======== Source data ========

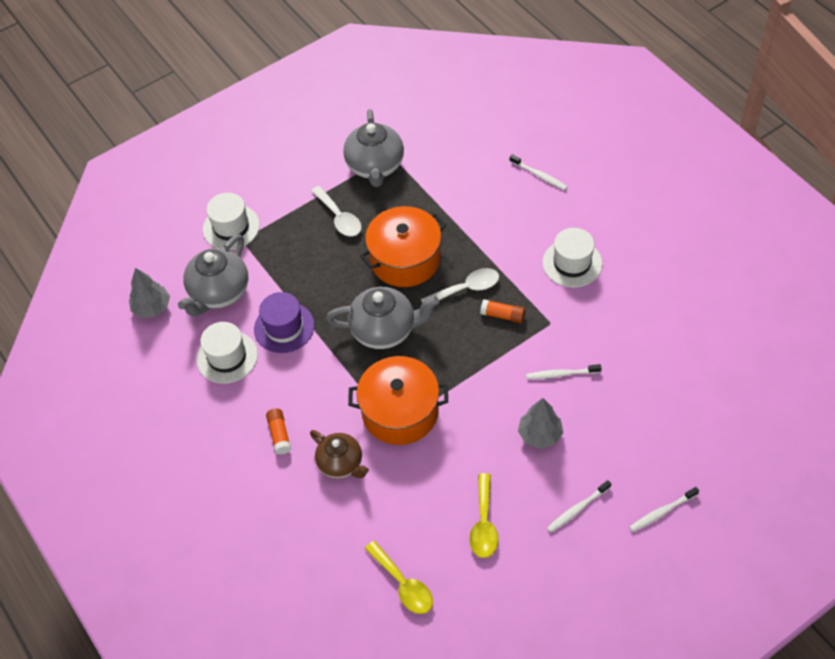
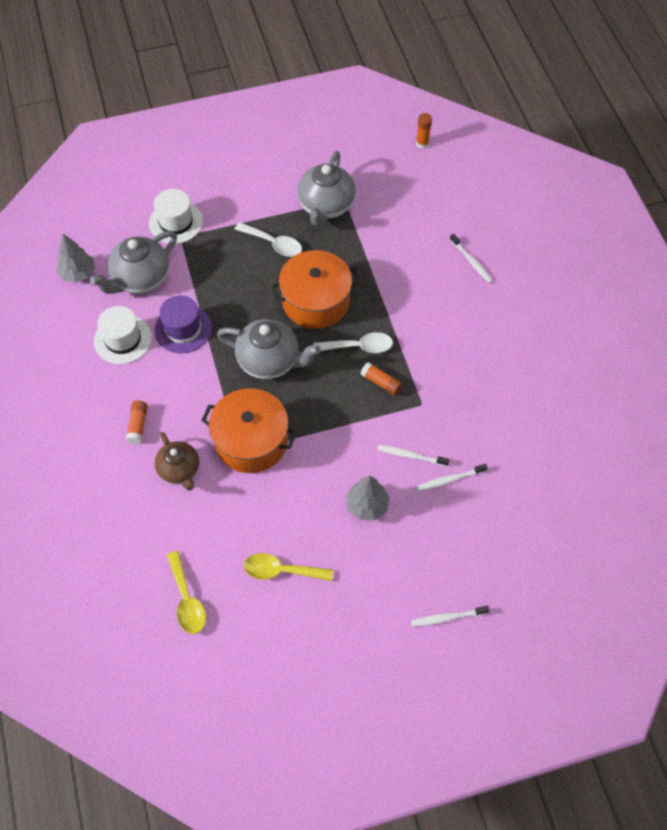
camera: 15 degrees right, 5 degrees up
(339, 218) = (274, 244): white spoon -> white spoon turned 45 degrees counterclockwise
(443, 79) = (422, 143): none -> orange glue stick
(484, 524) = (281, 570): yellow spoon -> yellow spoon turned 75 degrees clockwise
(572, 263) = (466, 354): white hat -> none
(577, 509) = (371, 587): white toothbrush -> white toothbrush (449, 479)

========

● **Assignment**
Only lines with the word "degrees" count here; copy every one from the records.

● **Output for this task**
camera: 15 degrees right, 5 degrees up
(339, 218) = (274, 244): white spoon -> white spoon turned 45 degrees counterclockwise
(484, 524) = (281, 570): yellow spoon -> yellow spoon turned 75 degrees clockwise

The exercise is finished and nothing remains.